◆ TASK INSTRUCTIONS: Output only the lines below that start at the line containing "camera: 45 degrees right, 10 degrees up" and end at the line containing "red clock [481,226,532,296]", with both ends kept.

# # # # #

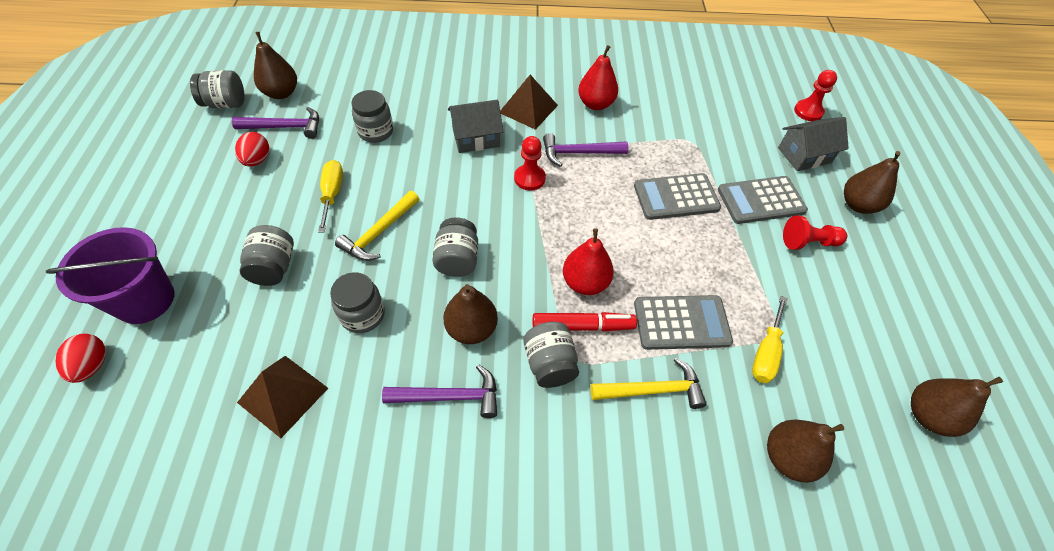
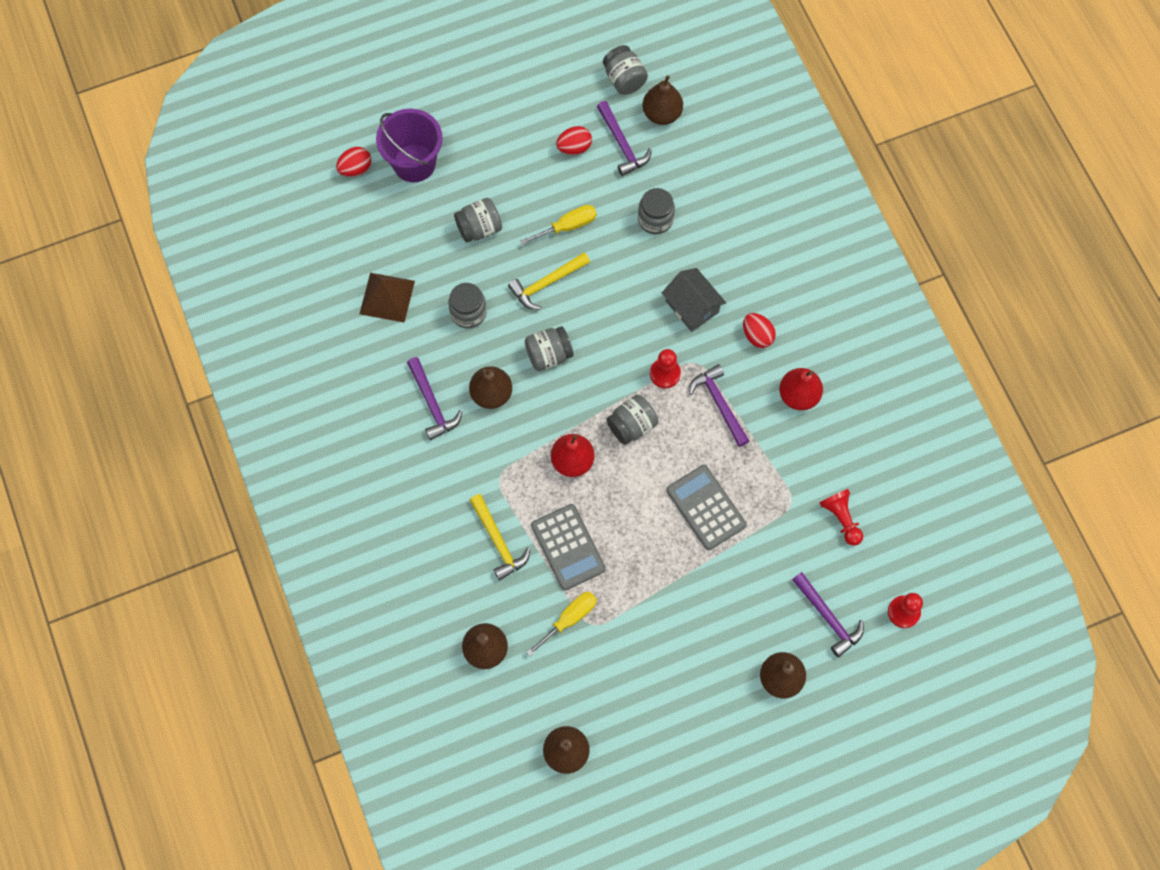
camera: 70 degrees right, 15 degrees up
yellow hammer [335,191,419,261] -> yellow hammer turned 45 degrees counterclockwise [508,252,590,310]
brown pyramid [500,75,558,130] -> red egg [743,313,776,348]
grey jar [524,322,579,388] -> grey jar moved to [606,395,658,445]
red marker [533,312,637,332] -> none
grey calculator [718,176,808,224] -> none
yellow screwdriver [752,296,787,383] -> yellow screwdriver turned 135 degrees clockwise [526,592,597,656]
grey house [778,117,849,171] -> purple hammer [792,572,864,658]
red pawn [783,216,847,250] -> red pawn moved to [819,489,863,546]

# # # # #

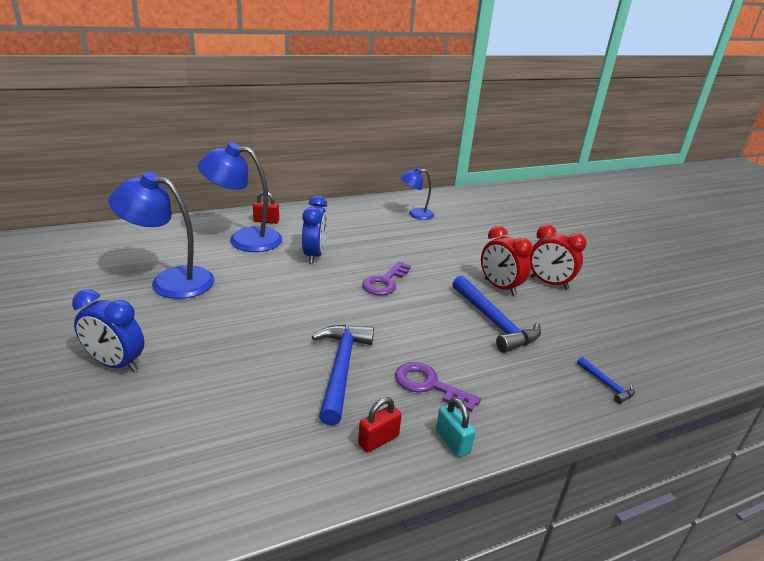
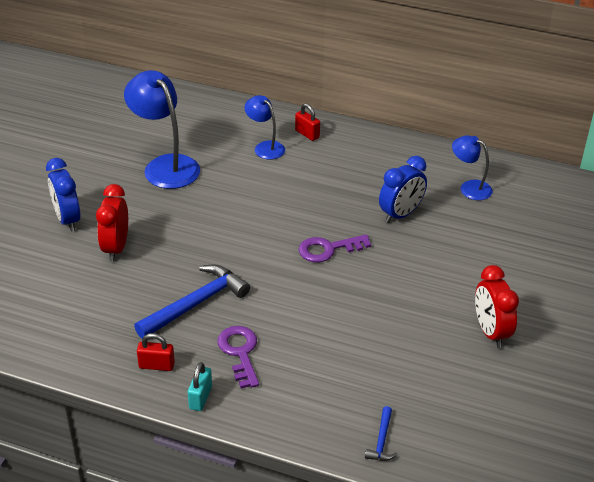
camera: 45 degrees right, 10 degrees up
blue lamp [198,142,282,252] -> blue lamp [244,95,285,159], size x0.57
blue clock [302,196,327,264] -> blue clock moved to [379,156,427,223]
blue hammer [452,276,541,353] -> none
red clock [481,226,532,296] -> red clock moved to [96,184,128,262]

# # # # #

◆ TASK RESPONSE:
camera: 45 degrees right, 10 degrees up
blue lamp [198,142,282,252] -> blue lamp [244,95,285,159], size x0.57
blue clock [302,196,327,264] -> blue clock moved to [379,156,427,223]
blue hammer [452,276,541,353] -> none
red clock [481,226,532,296] -> red clock moved to [96,184,128,262]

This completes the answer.